[Image sets with object changes]
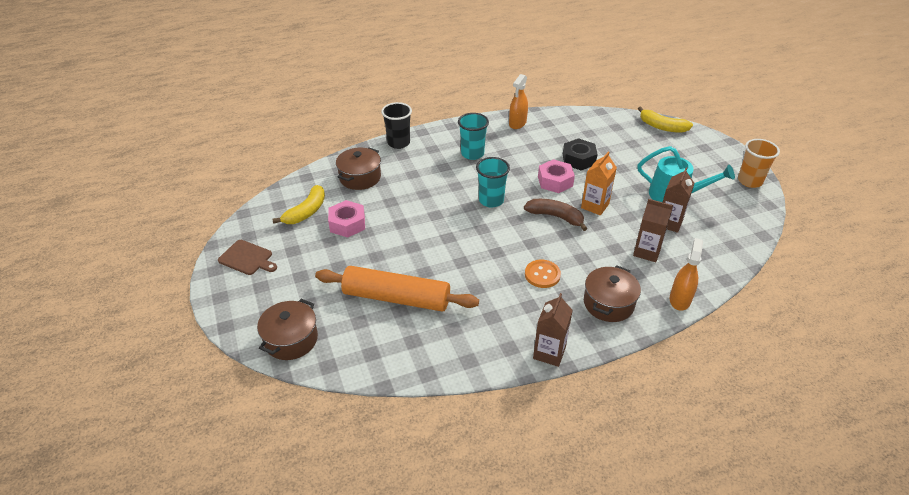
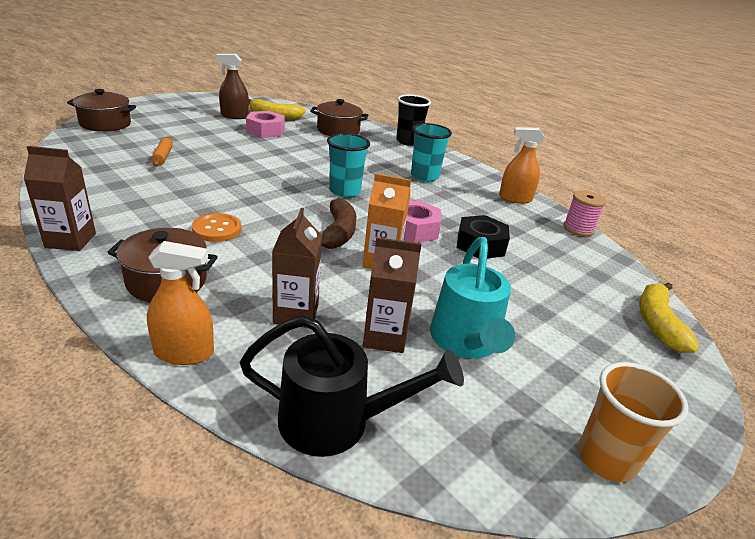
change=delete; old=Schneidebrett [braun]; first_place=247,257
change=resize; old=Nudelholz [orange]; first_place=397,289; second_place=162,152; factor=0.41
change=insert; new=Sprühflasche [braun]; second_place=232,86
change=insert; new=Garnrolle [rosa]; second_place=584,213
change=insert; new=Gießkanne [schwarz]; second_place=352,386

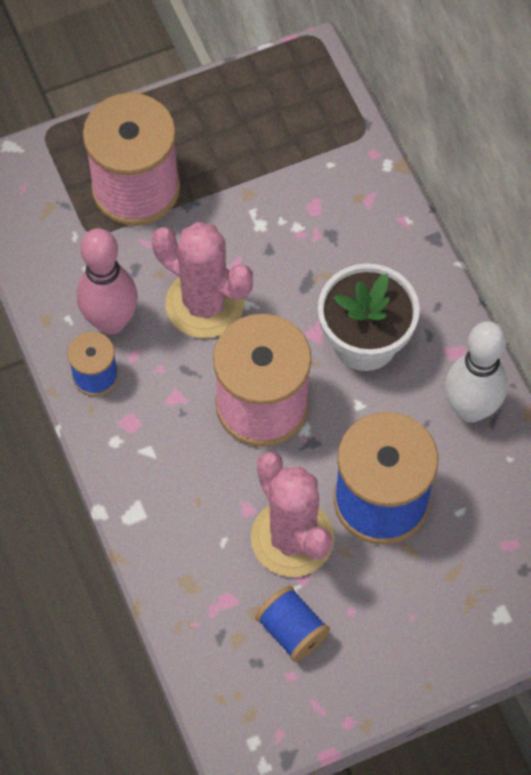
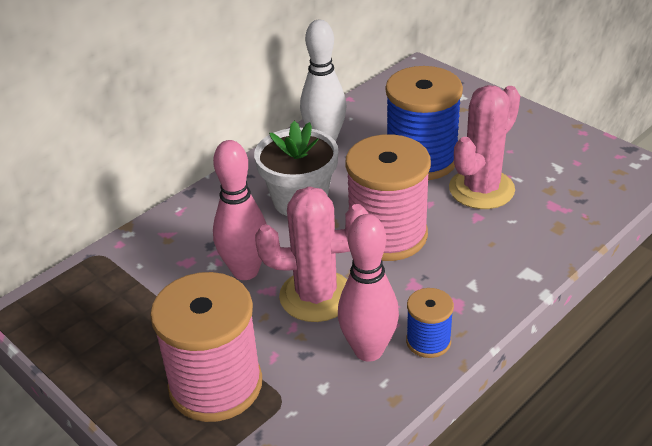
change=rotate; old=Kaktus [rosa]; first_place=202,280; second_place=312,254; degrees=75
change=delete; old=Garnrolle [blau]; first_place=292,624
change=insert; new=Bowlingkegel [rosa]; second_place=240,210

[What needs to be done] Please reproduce the entries above exactly, from their first line to the line holding "change=insert; new=Gießkanne [schwarz];" inclusive, and nothing else; the pictures stay out.

[Task answer]
change=delete; old=Schneidebrett [braun]; first_place=247,257
change=resize; old=Nudelholz [orange]; first_place=397,289; second_place=162,152; factor=0.41
change=insert; new=Sprühflasche [braun]; second_place=232,86
change=insert; new=Garnrolle [rosa]; second_place=584,213
change=insert; new=Gießkanne [schwarz]; second_place=352,386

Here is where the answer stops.